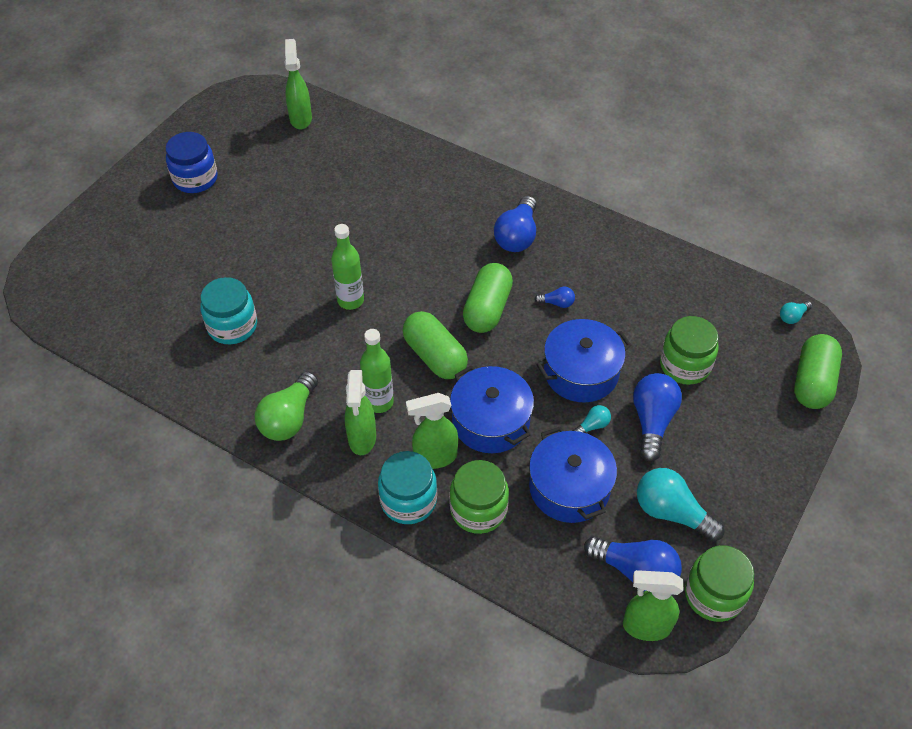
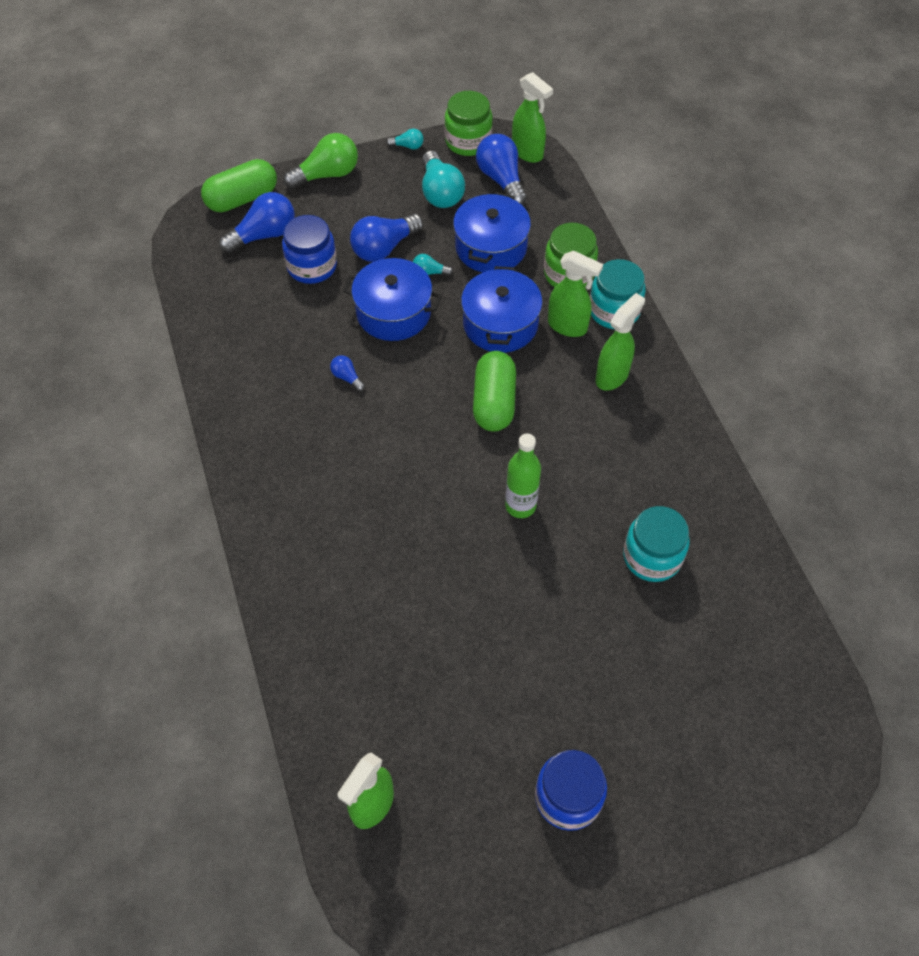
camera: 140 degrees left, 5 degrees up
(289, 418) = (660, 432): green light bulb -> green light bulb (327, 175)
(379, 402) = (574, 395): green bottle -> none
(487, 309) = (409, 412): green capsule -> none
(517, 236) = (307, 463): blue light bulb -> blue light bulb (264, 235)
(685, 365) = (312, 266): green jar -> blue jar
(792, 316) = (188, 245): turquoise light bulb -> turquoise light bulb (407, 146)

# WHAT TO PRODUCE
Look through the data and show every line containing "bulb".

# EXPECTED ANSWER
(289, 418) = (660, 432): green light bulb -> green light bulb (327, 175)
(517, 236) = (307, 463): blue light bulb -> blue light bulb (264, 235)
(792, 316) = (188, 245): turquoise light bulb -> turquoise light bulb (407, 146)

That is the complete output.